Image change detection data
=== Section Start ===

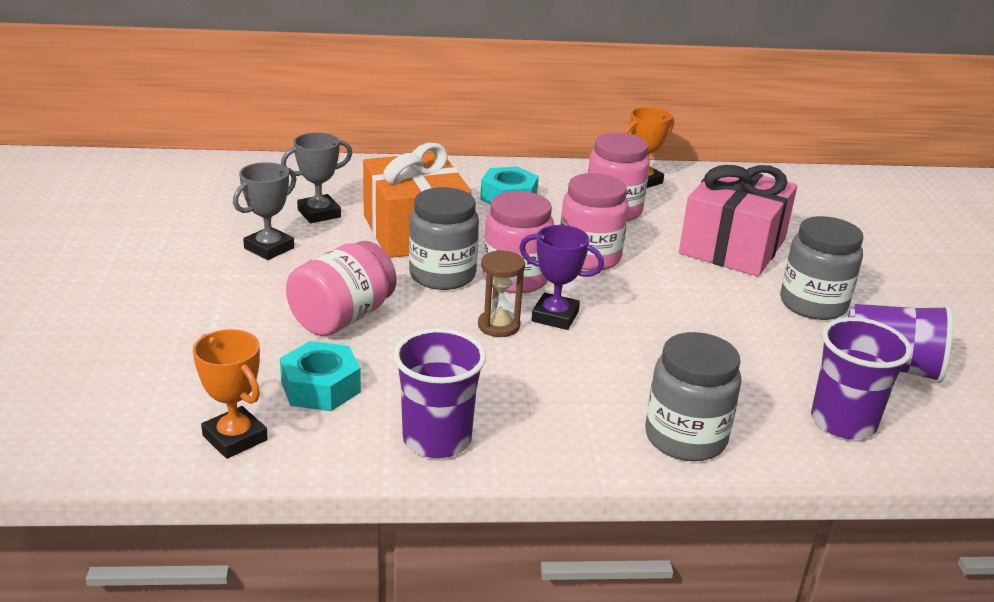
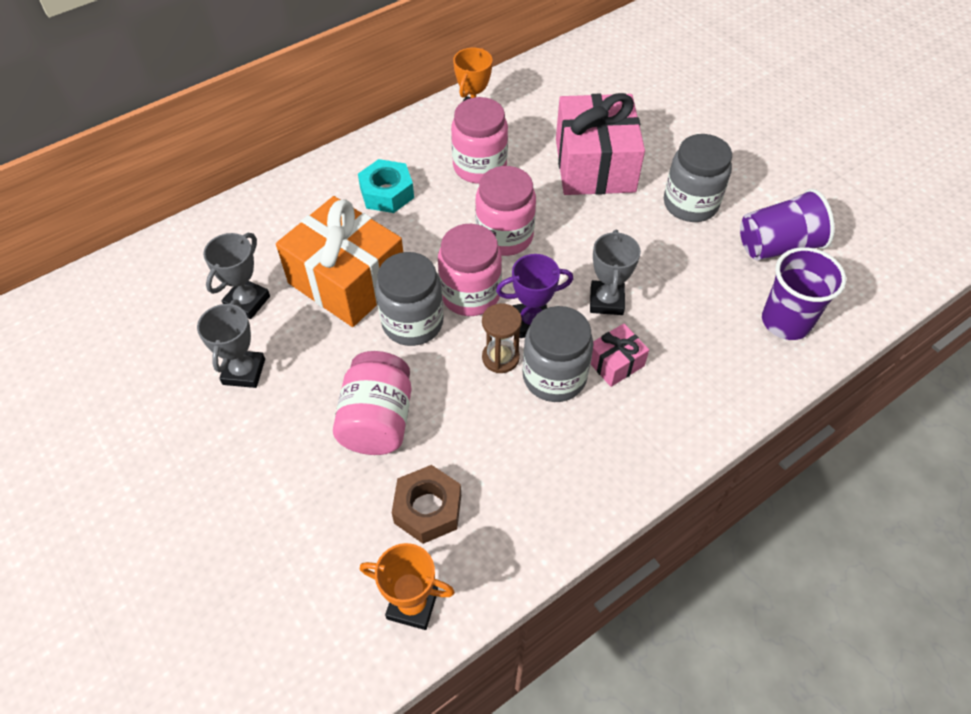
camera: 30 degrees left, 25 degrees up
turquoise nut [280,341,361,411] -> brown nut [392,465,461,544]
purple cup [393,328,486,458] -> none
grey jar [645,332,741,461] -> grey jar moved to [523,306,594,402]
none -> grey trophy [590,230,641,315]
none -> pink gift [591,324,649,387]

=== Section End ===

### Exercise description
Skip every picture and transcribe the data above exactly.

### Solved exercise
camera: 30 degrees left, 25 degrees up
turquoise nut [280,341,361,411] -> brown nut [392,465,461,544]
purple cup [393,328,486,458] -> none
grey jar [645,332,741,461] -> grey jar moved to [523,306,594,402]
none -> grey trophy [590,230,641,315]
none -> pink gift [591,324,649,387]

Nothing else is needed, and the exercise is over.